What to produce>
Your answer must be an exact copy of the listing that follows, with all pictures omitted.

Provided entries>
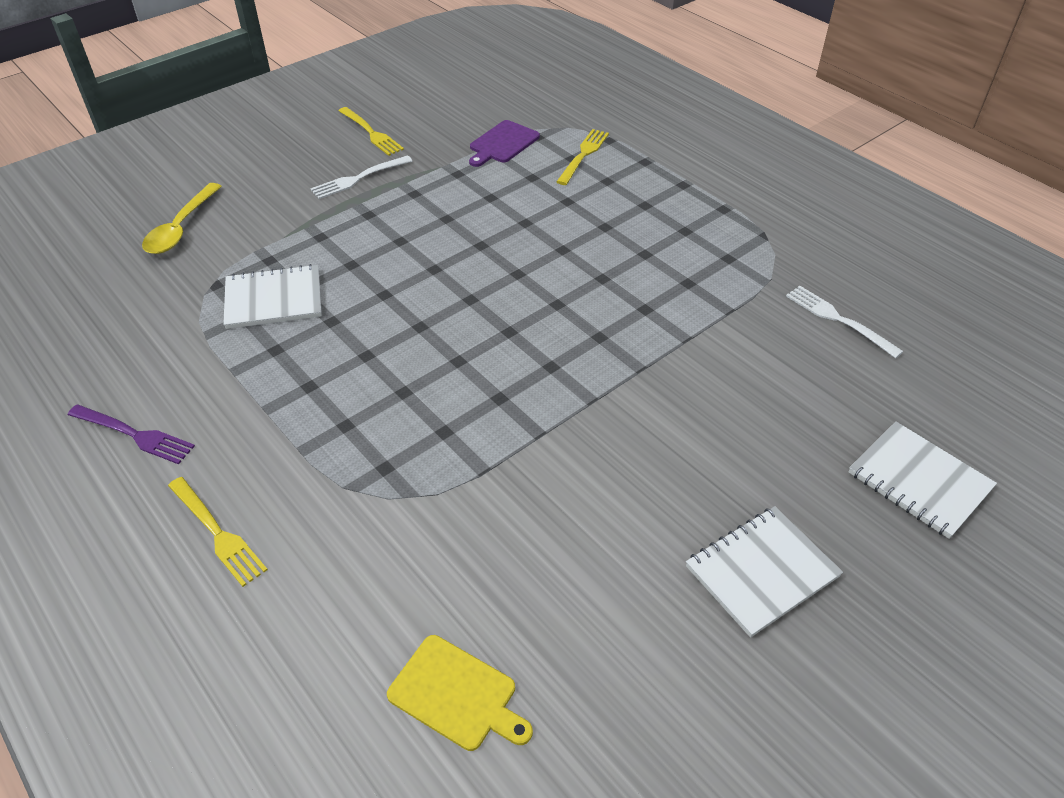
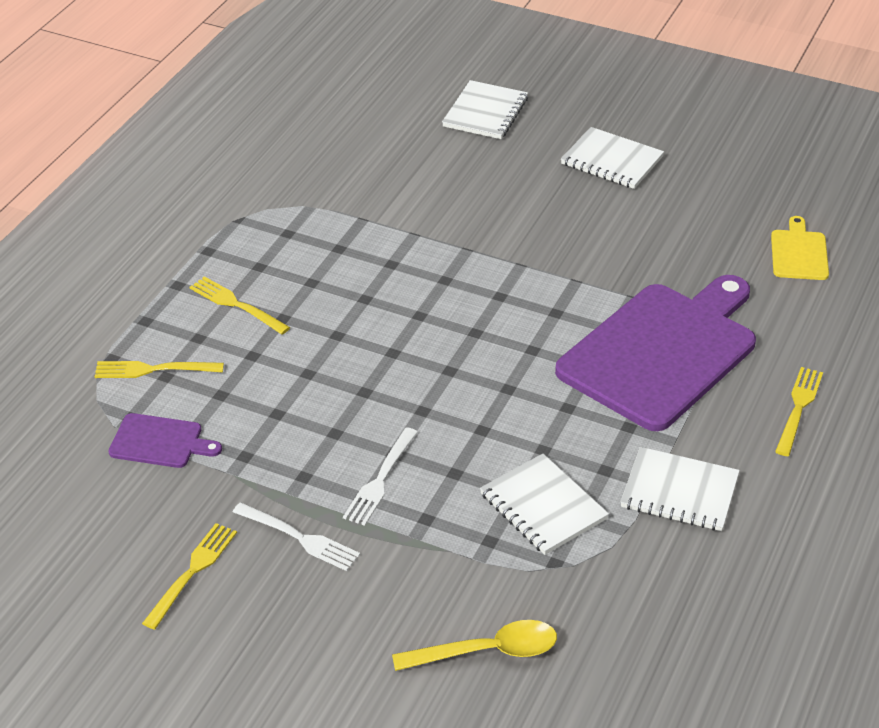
camera: 115 degrees left, 5 degrees down
(134, 434) = (764, 510): purple fork -> none
(209, 387) = (679, 491): none -> white notebook
(384, 456) = (662, 352): none -> purple cutting board
(638, 208) = (236, 305): none -> yellow fork
(838, 320) = (336, 164): white fork -> white fork (380, 479)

Finished exercise>
camera: 115 degrees left, 5 degrees down
(134, 434) = (764, 510): purple fork -> none
(209, 387) = (679, 491): none -> white notebook
(384, 456) = (662, 352): none -> purple cutting board
(638, 208) = (236, 305): none -> yellow fork
(838, 320) = (336, 164): white fork -> white fork (380, 479)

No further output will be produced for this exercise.